Exercise → Each line of the data must be given back verbatim, with pictures removed.

### Material provided ###

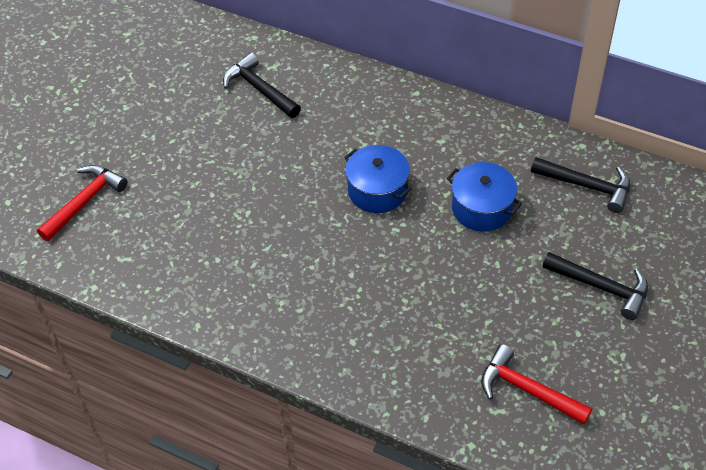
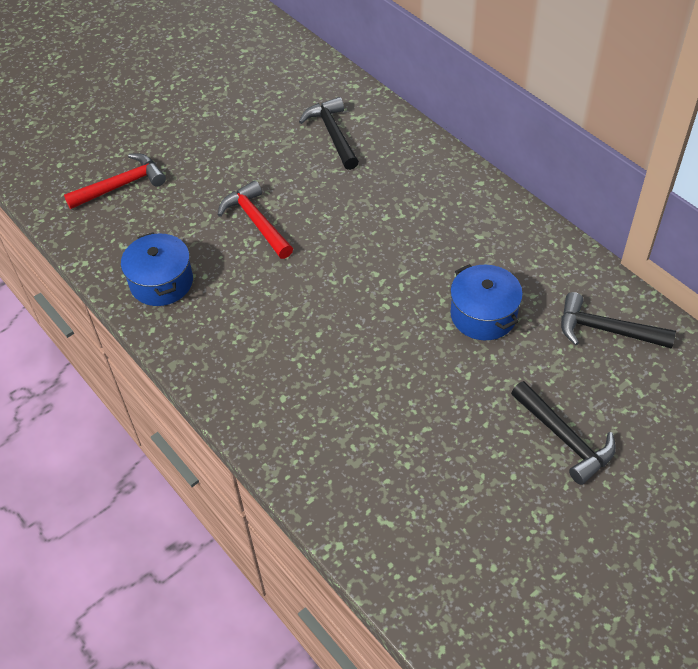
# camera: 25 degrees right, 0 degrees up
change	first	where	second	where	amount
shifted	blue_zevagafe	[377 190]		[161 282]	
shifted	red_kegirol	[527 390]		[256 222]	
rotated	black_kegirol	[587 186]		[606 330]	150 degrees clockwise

###

Answer area →
# camera: 25 degrees right, 0 degrees up
change	first	where	second	where	amount
shifted	blue_zevagafe	[377 190]		[161 282]	
shifted	red_kegirol	[527 390]		[256 222]	
rotated	black_kegirol	[587 186]		[606 330]	150 degrees clockwise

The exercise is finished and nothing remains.